= Data for this task =
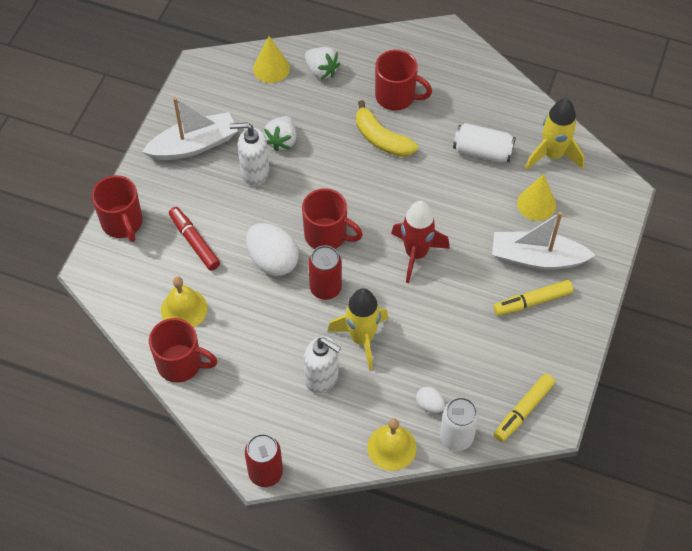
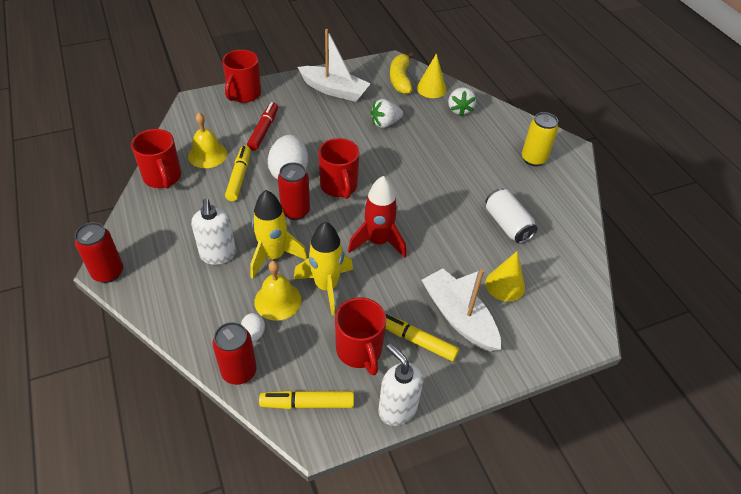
camera: 45 degrees right, 10 degrees down
white soap dispenser [230,123,269,186] -> white soap dispenser moved to [379,343,424,426]
yellow banana [356,100,418,157] -> yellow banana moved to [390,53,414,94]
yellow bell [367,419,417,471] -> yellow bell moved to [254,261,301,321]
red mug [375,50,432,111] -> red mug moved to [335,298,386,376]
white can [440,397,479,451] -> red can [213,322,257,385]
yellow rocket [525,98,584,170] -> yellow rocket moved to [294,222,353,315]
none -> yellow marker [225,146,251,201]
none -> yellow can [522,112,558,166]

= Task statement =
Please give back exactly the lines of the listing above that run from the one containing "yellow banana [356,100,418,157]" through the one containing "white can [440,397,479,451]", and only those.

= Exercise output =
yellow banana [356,100,418,157] -> yellow banana moved to [390,53,414,94]
yellow bell [367,419,417,471] -> yellow bell moved to [254,261,301,321]
red mug [375,50,432,111] -> red mug moved to [335,298,386,376]
white can [440,397,479,451] -> red can [213,322,257,385]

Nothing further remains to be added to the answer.